PROVIDED MATERIAL:
┌──
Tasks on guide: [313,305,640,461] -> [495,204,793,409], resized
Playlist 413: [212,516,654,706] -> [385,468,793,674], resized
└──
┌──
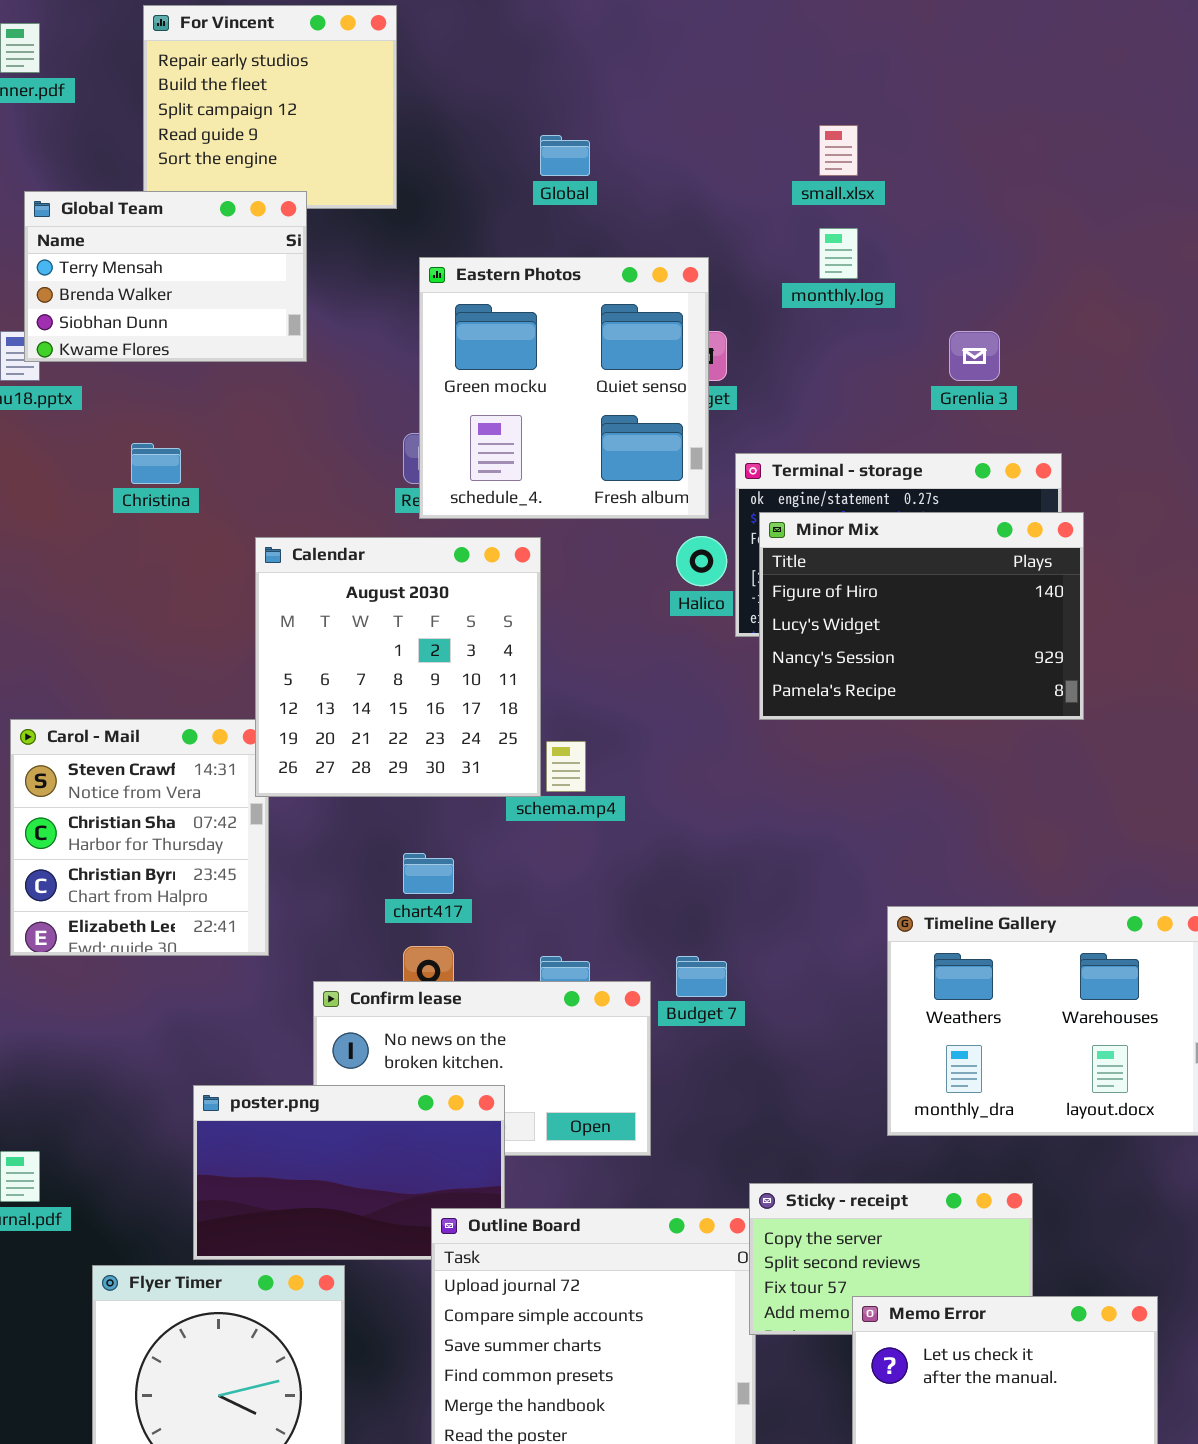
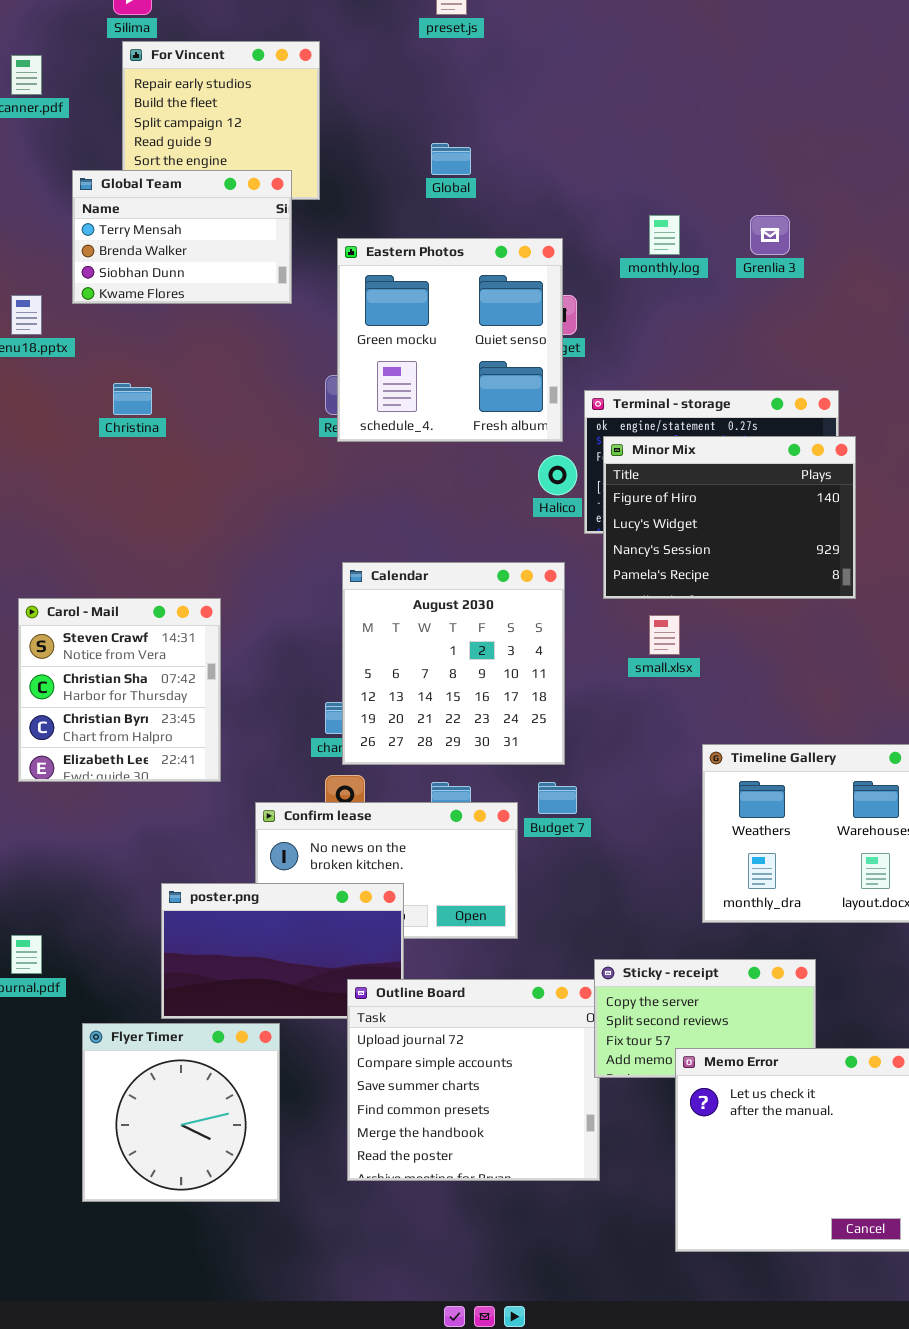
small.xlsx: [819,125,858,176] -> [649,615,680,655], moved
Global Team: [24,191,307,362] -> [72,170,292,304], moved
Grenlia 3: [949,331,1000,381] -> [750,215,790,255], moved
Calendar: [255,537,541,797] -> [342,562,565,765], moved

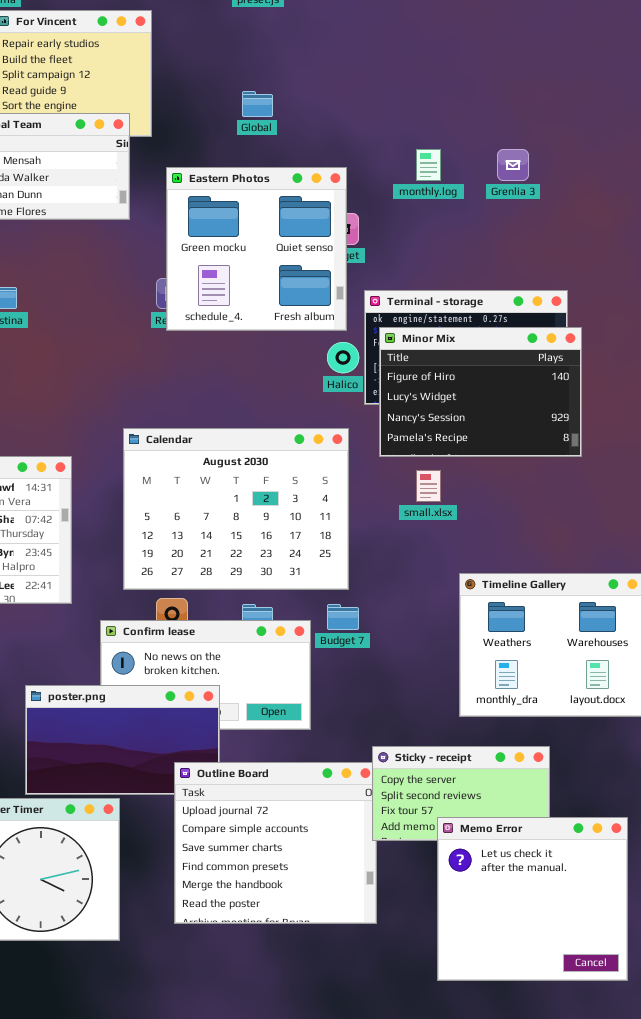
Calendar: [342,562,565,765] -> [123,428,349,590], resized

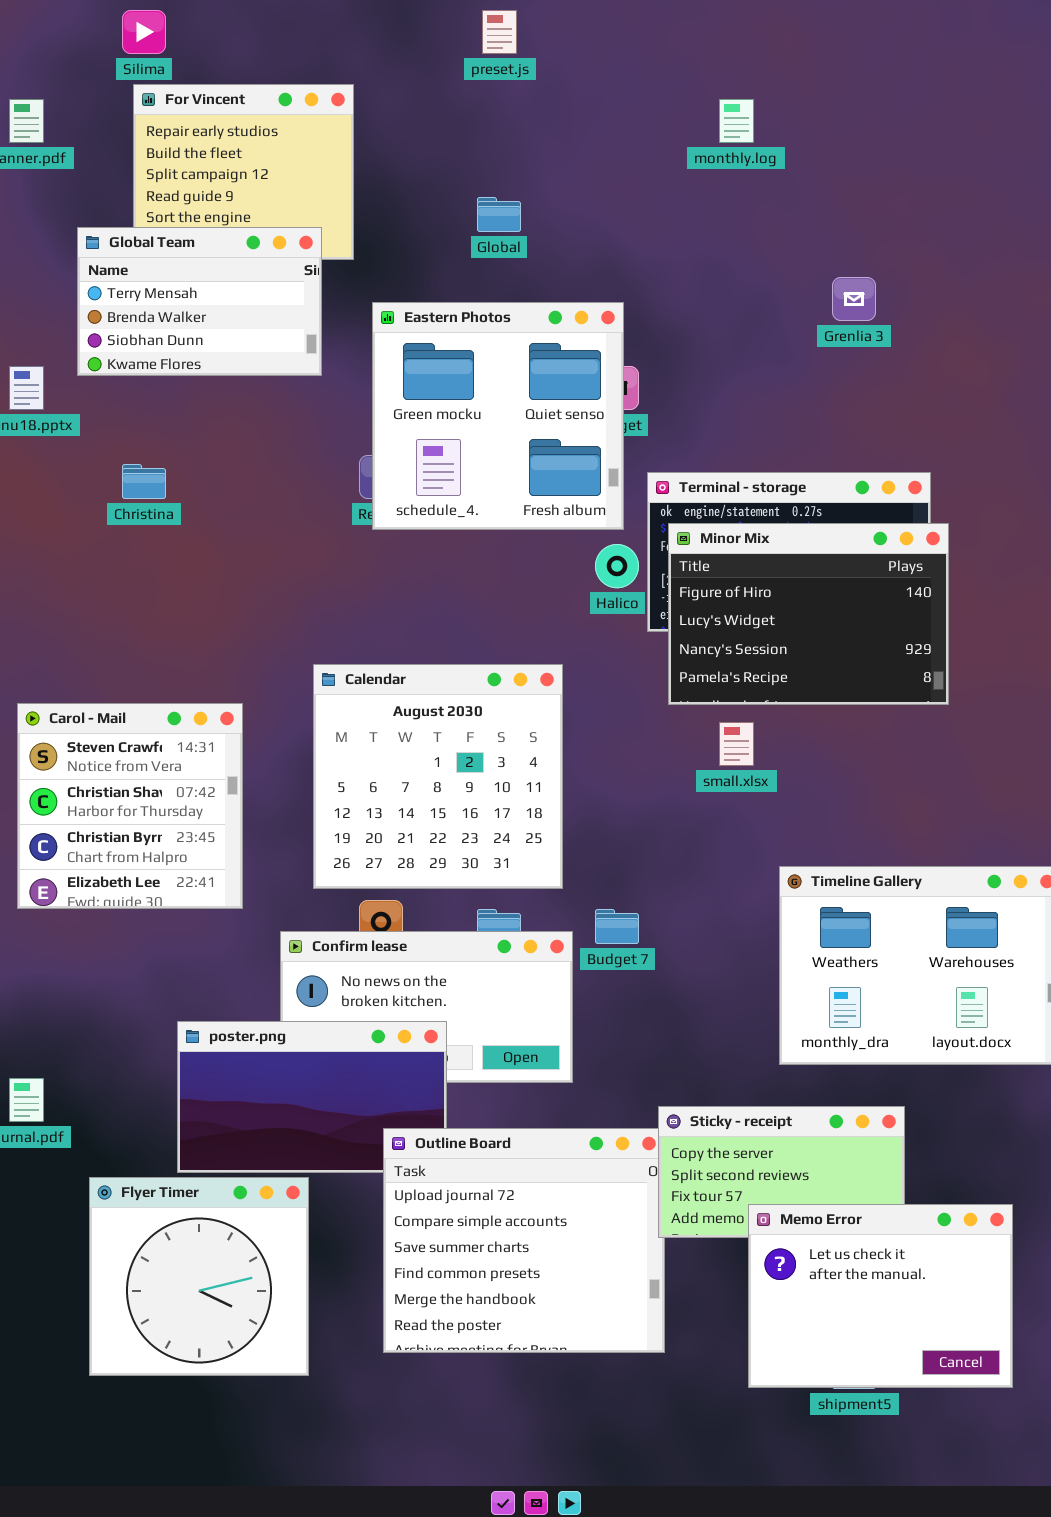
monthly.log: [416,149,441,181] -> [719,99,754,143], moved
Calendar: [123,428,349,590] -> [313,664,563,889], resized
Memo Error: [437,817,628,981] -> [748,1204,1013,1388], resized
└──
WHAT THE EXERCISE ASKS: What lines above hold the word "resized"? Pull each one out.

EXPECTED ANSWER:
Tasks on guide: [313,305,640,461] -> [495,204,793,409], resized
Playlist 413: [212,516,654,706] -> [385,468,793,674], resized
Calendar: [342,562,565,765] -> [123,428,349,590], resized
Calendar: [123,428,349,590] -> [313,664,563,889], resized
Memo Error: [437,817,628,981] -> [748,1204,1013,1388], resized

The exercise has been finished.